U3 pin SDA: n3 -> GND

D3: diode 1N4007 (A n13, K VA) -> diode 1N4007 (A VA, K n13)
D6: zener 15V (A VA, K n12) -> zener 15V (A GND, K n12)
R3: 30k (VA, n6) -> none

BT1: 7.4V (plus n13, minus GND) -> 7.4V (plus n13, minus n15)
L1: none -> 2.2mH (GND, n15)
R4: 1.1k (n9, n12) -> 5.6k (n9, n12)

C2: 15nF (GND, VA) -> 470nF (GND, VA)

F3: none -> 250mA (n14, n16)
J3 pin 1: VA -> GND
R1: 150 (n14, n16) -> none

- - -

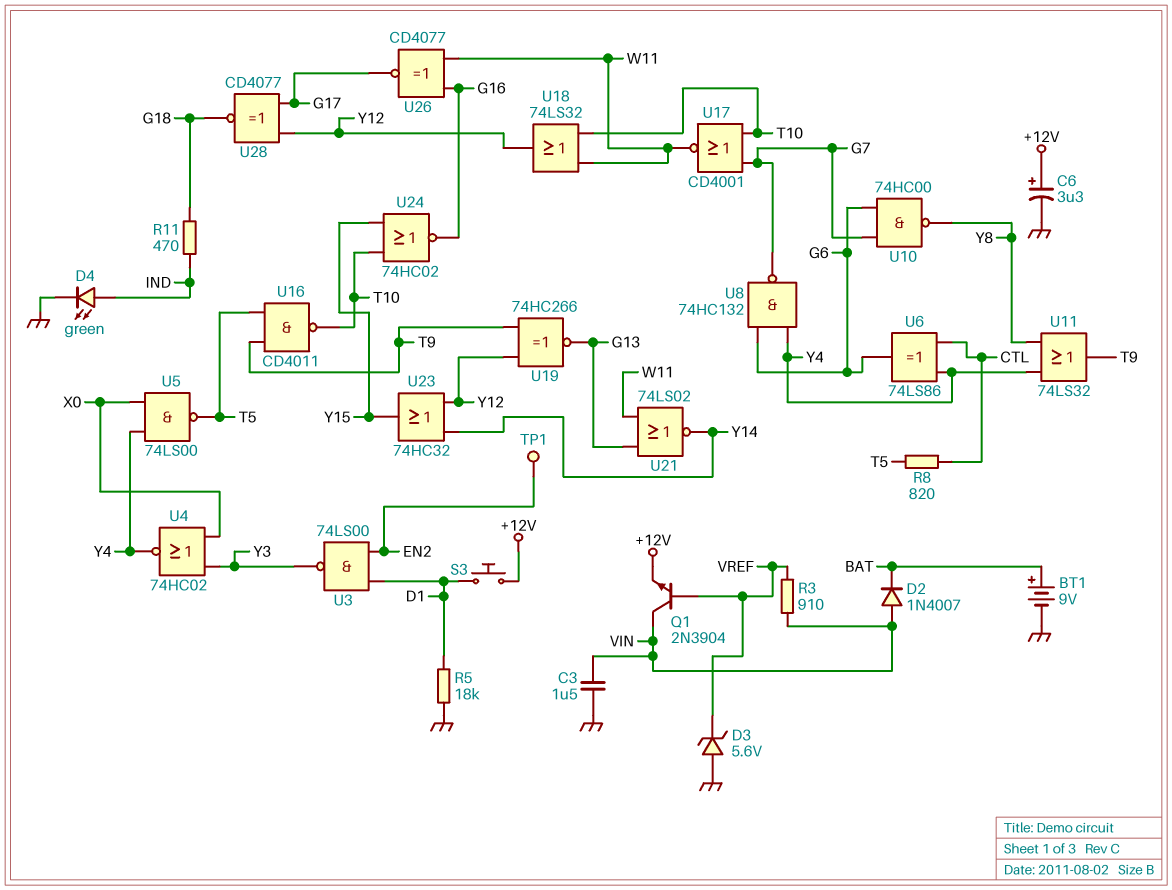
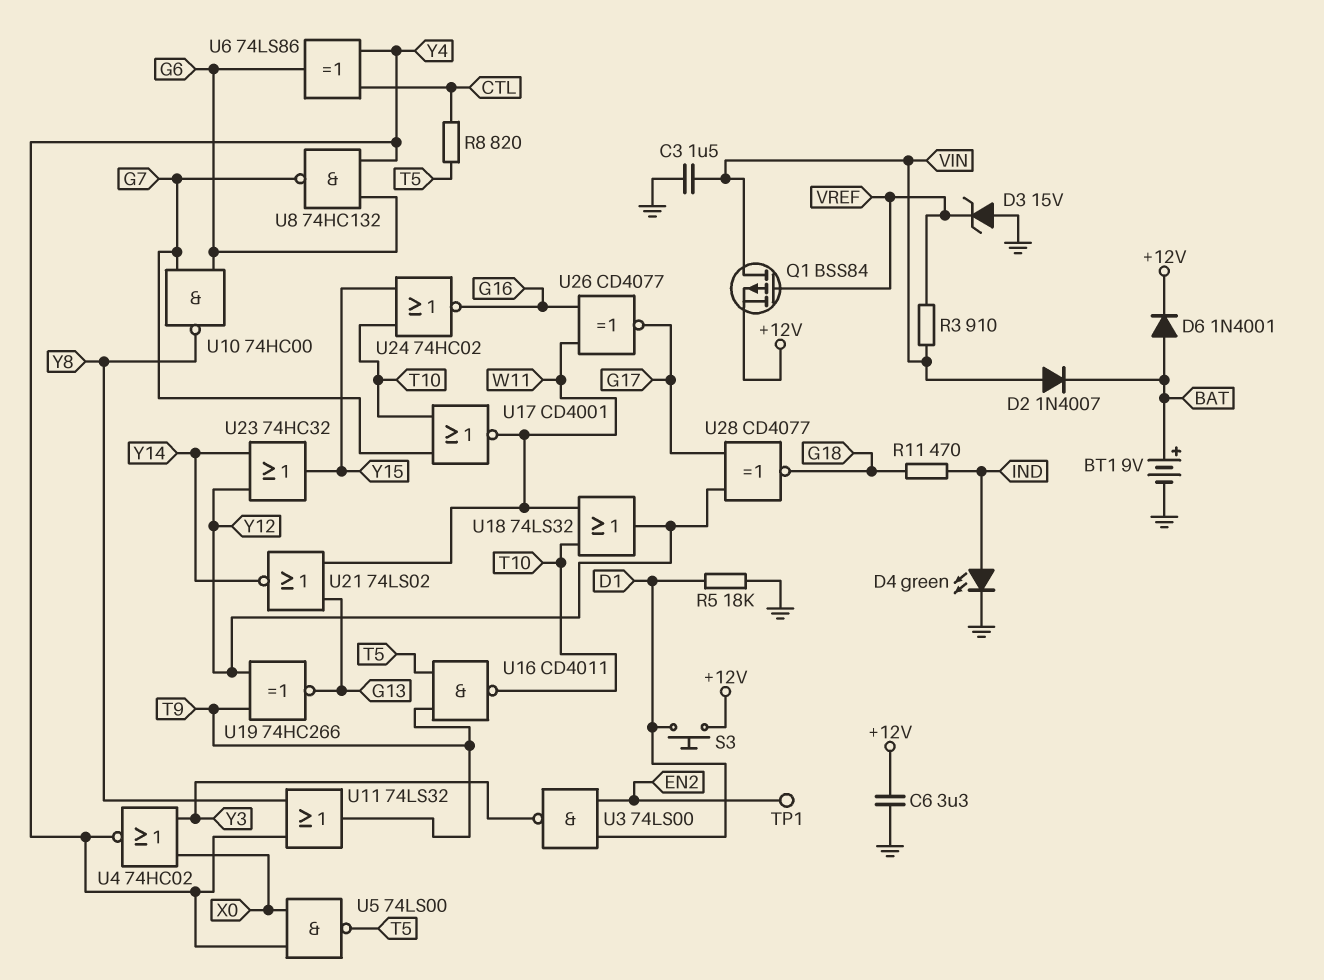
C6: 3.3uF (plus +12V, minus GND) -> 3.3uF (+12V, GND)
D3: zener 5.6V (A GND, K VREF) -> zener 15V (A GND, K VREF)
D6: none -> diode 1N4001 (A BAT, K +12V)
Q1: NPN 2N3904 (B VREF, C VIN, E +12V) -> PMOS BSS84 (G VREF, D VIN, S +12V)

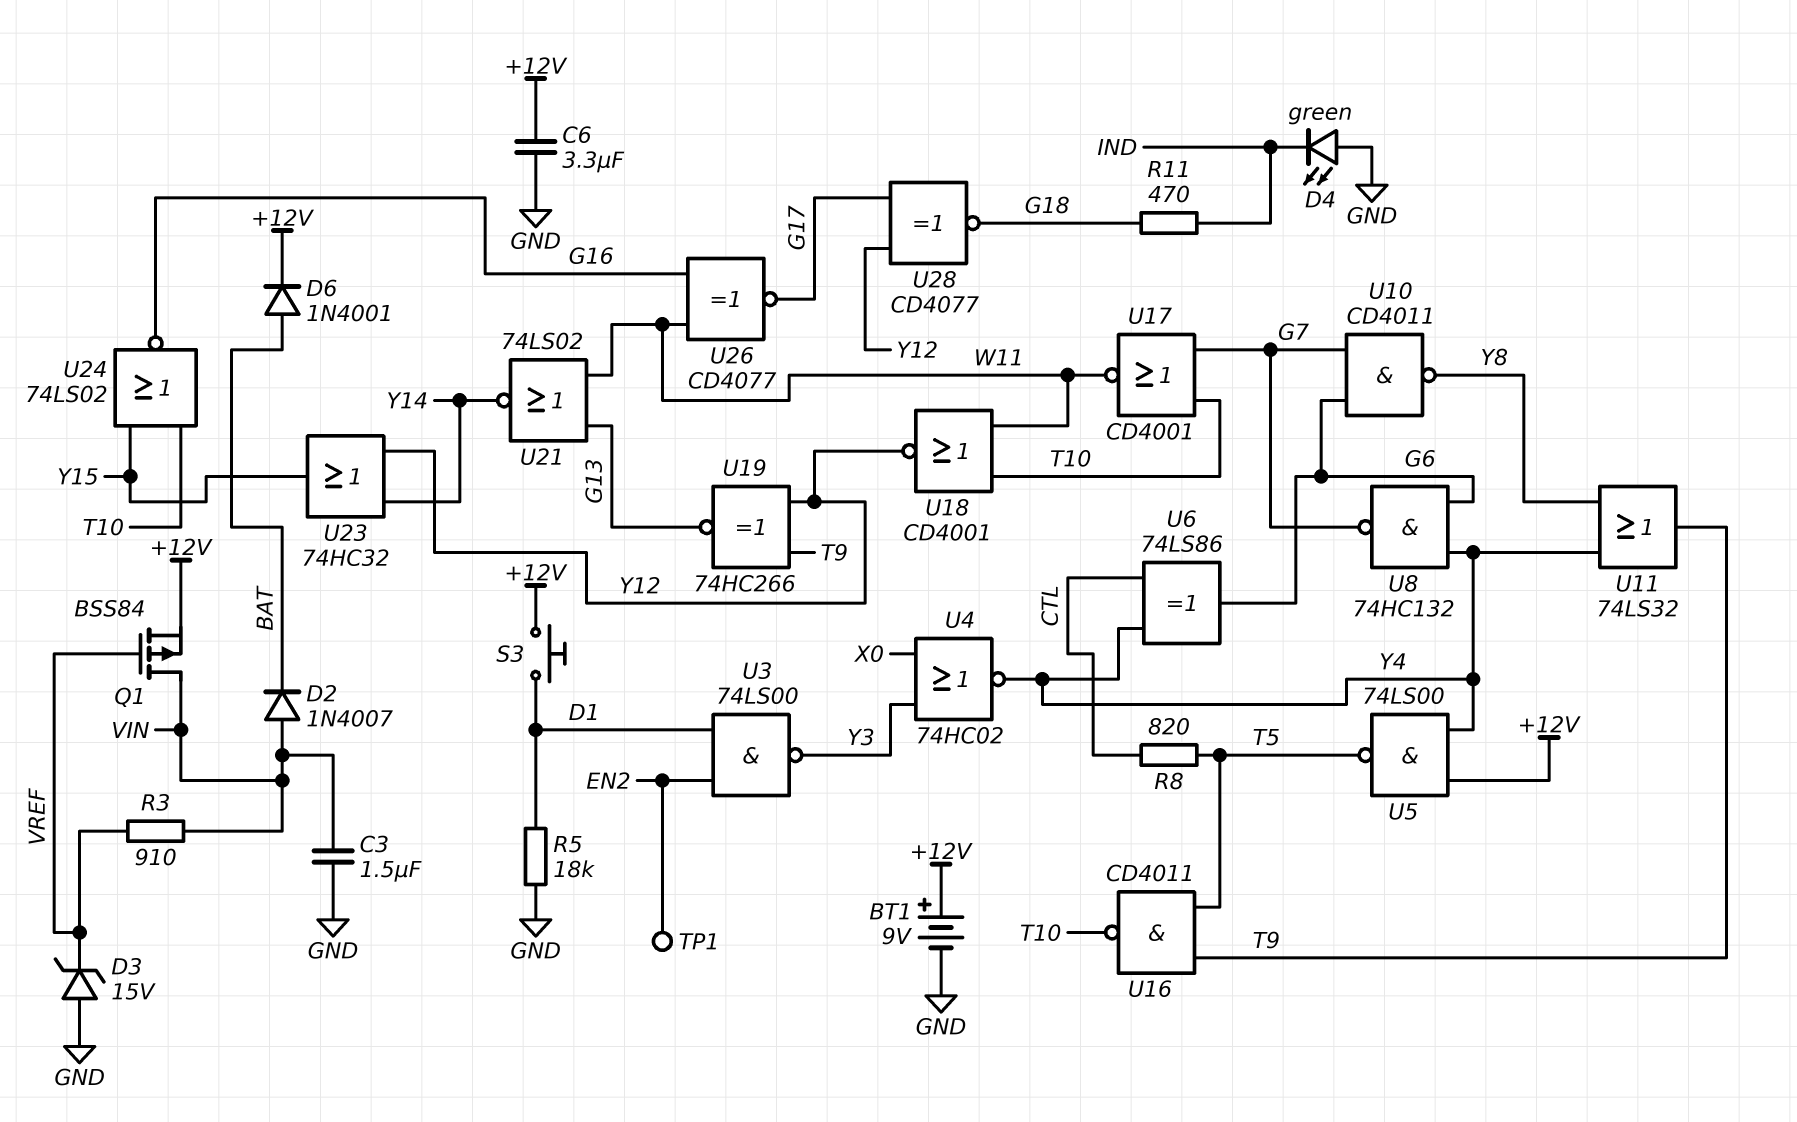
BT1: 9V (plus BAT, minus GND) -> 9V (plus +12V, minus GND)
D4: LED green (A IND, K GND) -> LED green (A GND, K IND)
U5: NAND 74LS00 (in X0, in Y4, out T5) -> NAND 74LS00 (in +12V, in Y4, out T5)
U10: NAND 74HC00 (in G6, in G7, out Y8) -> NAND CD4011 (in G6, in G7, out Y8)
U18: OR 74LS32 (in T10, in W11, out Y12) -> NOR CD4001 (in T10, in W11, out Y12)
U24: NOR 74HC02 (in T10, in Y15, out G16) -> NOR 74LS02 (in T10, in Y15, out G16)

- - -

From the records above, write out exactly the lines that begin at the line with "D6: none -> diode 1N4001 (A BAT, K +12V)" and end at the line with "U24: NOR 74HC02". Pictures must not appear in the output.

= SOLUTION FOR THIS TASK =
D6: none -> diode 1N4001 (A BAT, K +12V)
Q1: NPN 2N3904 (B VREF, C VIN, E +12V) -> PMOS BSS84 (G VREF, D VIN, S +12V)

BT1: 9V (plus BAT, minus GND) -> 9V (plus +12V, minus GND)
D4: LED green (A IND, K GND) -> LED green (A GND, K IND)
U5: NAND 74LS00 (in X0, in Y4, out T5) -> NAND 74LS00 (in +12V, in Y4, out T5)
U10: NAND 74HC00 (in G6, in G7, out Y8) -> NAND CD4011 (in G6, in G7, out Y8)
U18: OR 74LS32 (in T10, in W11, out Y12) -> NOR CD4001 (in T10, in W11, out Y12)
U24: NOR 74HC02 (in T10, in Y15, out G16) -> NOR 74LS02 (in T10, in Y15, out G16)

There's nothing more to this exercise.